:: Problem ::
I'd like the data beneath this line reproduced exactly, without any of its images.

====== Supplied information

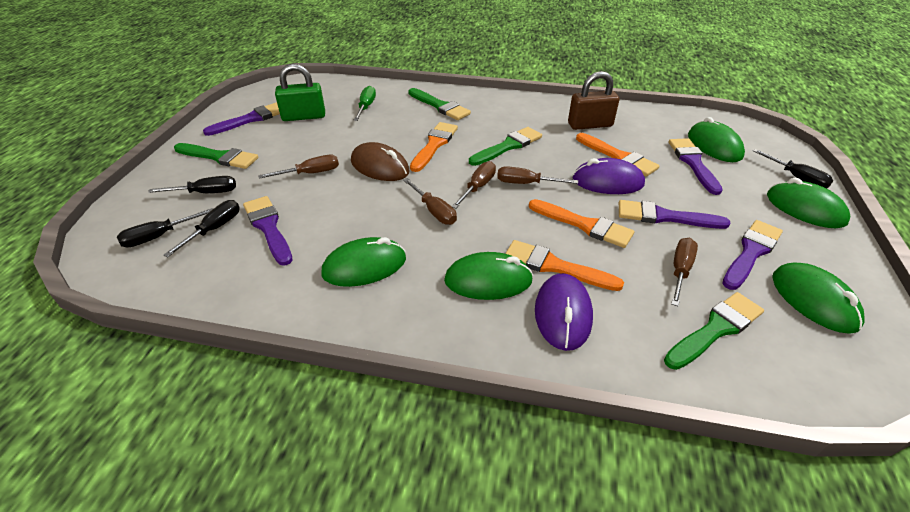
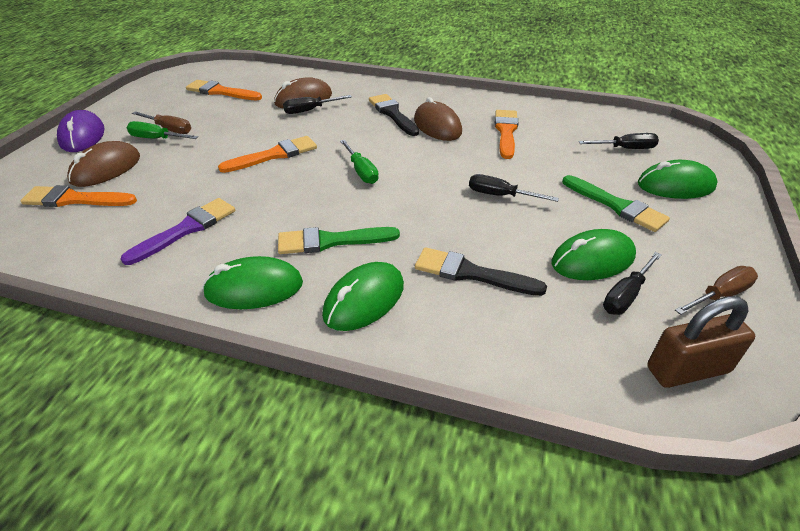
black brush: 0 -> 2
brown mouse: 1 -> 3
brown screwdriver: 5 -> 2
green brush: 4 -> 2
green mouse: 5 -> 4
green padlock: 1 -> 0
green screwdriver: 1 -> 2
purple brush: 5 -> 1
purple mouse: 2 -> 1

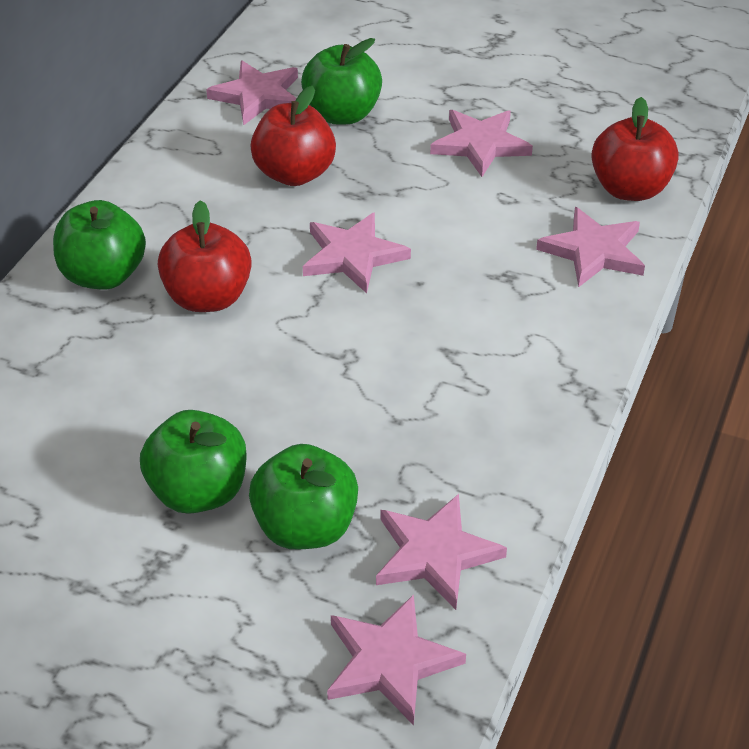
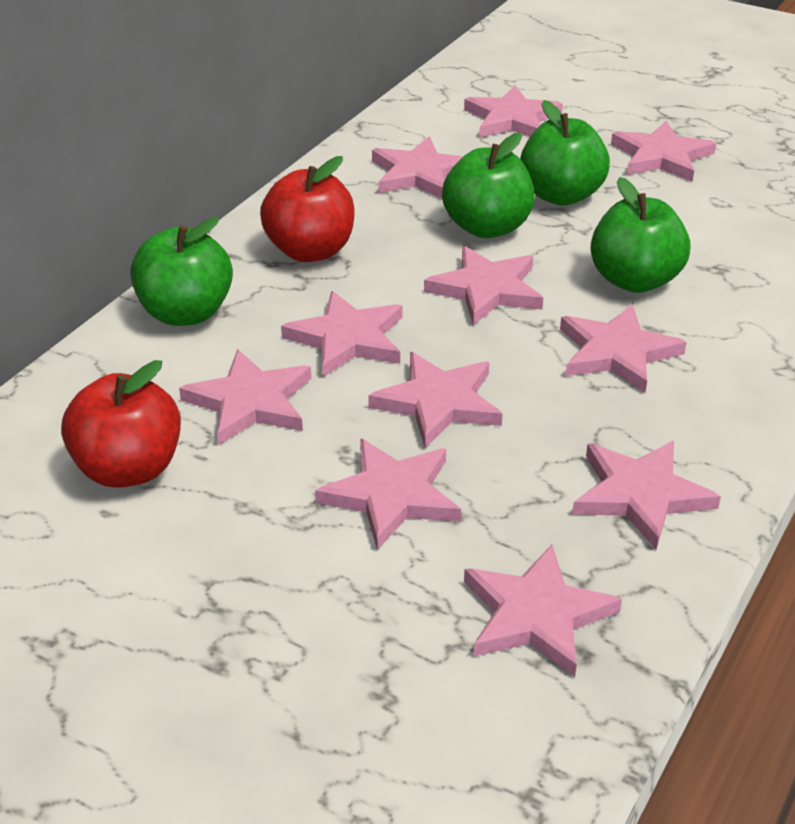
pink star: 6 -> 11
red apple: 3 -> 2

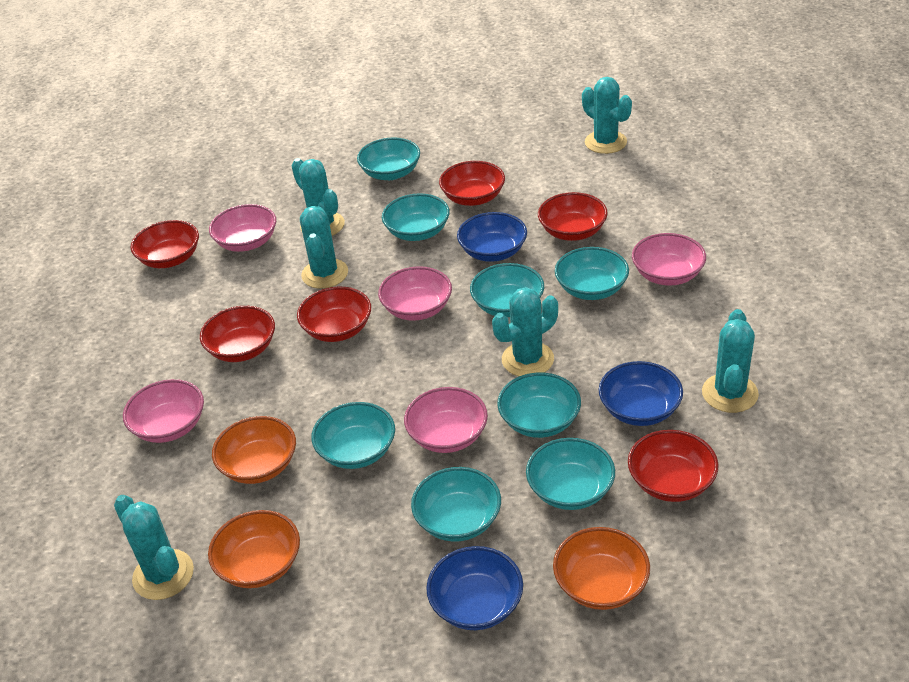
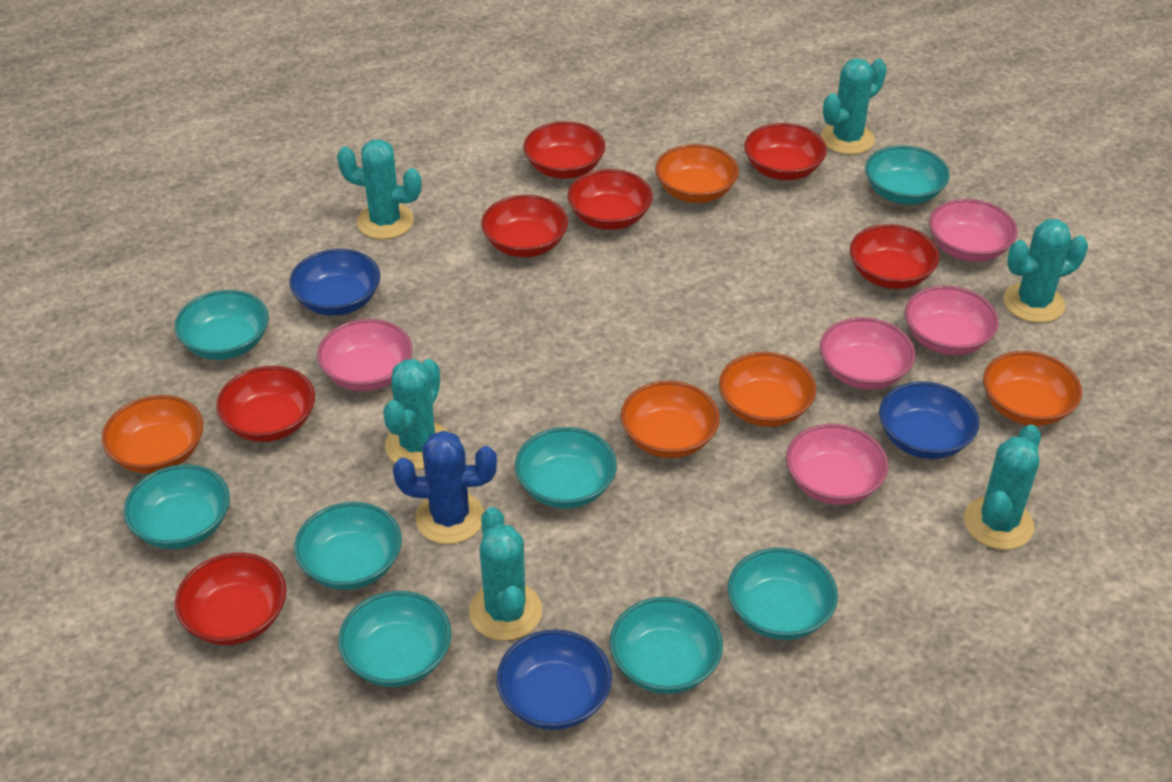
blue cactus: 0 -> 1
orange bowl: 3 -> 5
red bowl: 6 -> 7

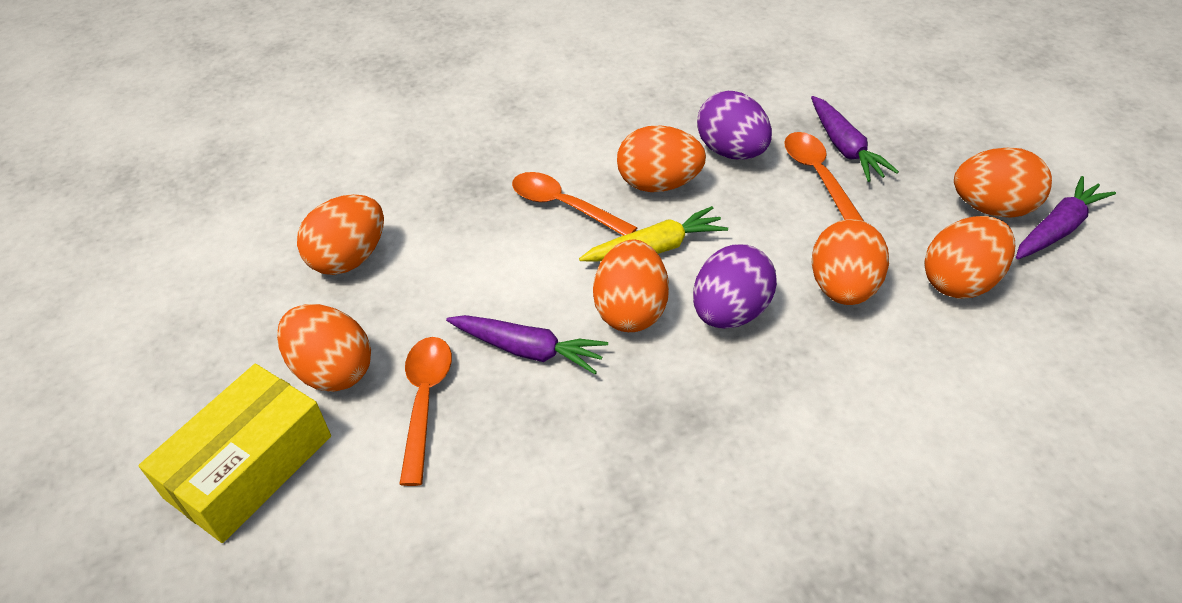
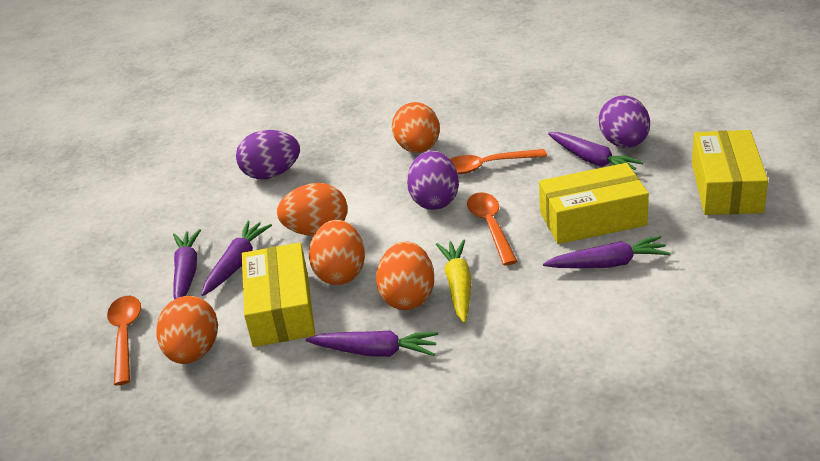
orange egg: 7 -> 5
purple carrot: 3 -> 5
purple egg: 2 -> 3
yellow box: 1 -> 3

============

:: Your solution ::
black brush: 0 -> 2
brown mouse: 1 -> 3
brown screwdriver: 5 -> 2
green brush: 4 -> 2
green mouse: 5 -> 4
green padlock: 1 -> 0
green screwdriver: 1 -> 2
purple brush: 5 -> 1
purple mouse: 2 -> 1

pink star: 6 -> 11
red apple: 3 -> 2

blue cactus: 0 -> 1
orange bowl: 3 -> 5
red bowl: 6 -> 7

orange egg: 7 -> 5
purple carrot: 3 -> 5
purple egg: 2 -> 3
yellow box: 1 -> 3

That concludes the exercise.